**What you need to do:**
Below are the entries. Transcribe exactly the lines from the one with "orange teapot: 2 -> 3" through the one with "turquoise goblet: 4 -> 2", ends included, and leave out all others.

START Input records

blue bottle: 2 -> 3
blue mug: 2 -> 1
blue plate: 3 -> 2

END Input records
START Input records

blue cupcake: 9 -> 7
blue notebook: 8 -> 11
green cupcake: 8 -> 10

END Input records
START Input records

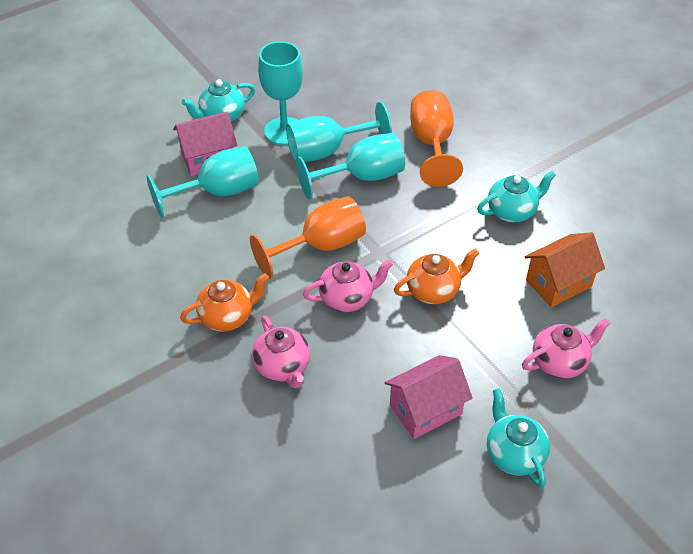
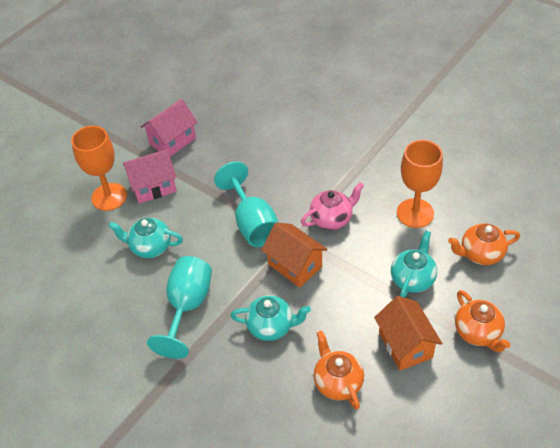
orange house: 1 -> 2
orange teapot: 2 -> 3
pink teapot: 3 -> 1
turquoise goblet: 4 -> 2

END Input records

**Exercise answer:**
orange teapot: 2 -> 3
pink teapot: 3 -> 1
turquoise goblet: 4 -> 2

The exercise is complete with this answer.